Exercise objective: Copy all lines in the data that contain the string "blue".

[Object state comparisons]
BEGIN

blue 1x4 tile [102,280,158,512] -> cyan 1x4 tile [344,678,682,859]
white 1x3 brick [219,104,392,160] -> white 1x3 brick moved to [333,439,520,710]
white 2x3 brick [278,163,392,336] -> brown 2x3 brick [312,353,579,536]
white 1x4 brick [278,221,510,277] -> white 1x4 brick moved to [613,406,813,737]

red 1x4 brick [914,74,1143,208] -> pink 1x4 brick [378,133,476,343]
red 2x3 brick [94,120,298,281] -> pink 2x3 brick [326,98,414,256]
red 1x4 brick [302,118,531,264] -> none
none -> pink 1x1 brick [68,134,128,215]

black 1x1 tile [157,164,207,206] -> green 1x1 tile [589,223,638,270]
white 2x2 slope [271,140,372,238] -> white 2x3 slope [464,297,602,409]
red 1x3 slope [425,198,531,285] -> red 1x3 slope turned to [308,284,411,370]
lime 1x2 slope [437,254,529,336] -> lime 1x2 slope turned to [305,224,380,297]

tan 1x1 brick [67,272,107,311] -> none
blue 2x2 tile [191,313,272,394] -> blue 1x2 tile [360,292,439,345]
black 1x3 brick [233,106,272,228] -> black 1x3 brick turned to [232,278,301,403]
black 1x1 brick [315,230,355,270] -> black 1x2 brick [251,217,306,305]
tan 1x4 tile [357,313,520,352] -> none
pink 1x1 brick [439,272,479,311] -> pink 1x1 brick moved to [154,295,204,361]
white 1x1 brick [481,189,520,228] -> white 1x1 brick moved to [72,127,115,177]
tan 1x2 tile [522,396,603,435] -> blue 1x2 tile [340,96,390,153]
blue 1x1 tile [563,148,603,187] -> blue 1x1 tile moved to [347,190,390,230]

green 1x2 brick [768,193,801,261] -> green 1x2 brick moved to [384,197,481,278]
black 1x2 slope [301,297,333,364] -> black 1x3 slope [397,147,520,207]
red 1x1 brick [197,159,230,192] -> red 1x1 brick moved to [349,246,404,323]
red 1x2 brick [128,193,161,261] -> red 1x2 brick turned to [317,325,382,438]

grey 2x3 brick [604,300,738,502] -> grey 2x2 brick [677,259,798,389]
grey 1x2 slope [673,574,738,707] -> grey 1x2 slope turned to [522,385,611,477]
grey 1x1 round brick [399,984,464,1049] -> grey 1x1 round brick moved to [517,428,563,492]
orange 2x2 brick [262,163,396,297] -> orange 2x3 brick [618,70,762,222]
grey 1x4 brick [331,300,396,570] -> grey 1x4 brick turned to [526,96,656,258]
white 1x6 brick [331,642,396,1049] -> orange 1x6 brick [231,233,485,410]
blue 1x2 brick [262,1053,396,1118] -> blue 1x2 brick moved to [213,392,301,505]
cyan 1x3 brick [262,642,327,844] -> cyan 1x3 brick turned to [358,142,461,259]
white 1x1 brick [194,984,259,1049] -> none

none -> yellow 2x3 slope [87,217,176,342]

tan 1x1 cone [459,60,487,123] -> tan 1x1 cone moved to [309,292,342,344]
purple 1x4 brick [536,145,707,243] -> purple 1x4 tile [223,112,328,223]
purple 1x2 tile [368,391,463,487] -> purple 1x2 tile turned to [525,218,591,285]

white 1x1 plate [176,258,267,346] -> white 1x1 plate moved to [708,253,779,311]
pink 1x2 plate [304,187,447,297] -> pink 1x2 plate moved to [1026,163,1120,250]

END

Task answer:
blue 1x4 tile [102,280,158,512] -> cyan 1x4 tile [344,678,682,859]
blue 2x2 tile [191,313,272,394] -> blue 1x2 tile [360,292,439,345]
tan 1x2 tile [522,396,603,435] -> blue 1x2 tile [340,96,390,153]
blue 1x1 tile [563,148,603,187] -> blue 1x1 tile moved to [347,190,390,230]
blue 1x2 brick [262,1053,396,1118] -> blue 1x2 brick moved to [213,392,301,505]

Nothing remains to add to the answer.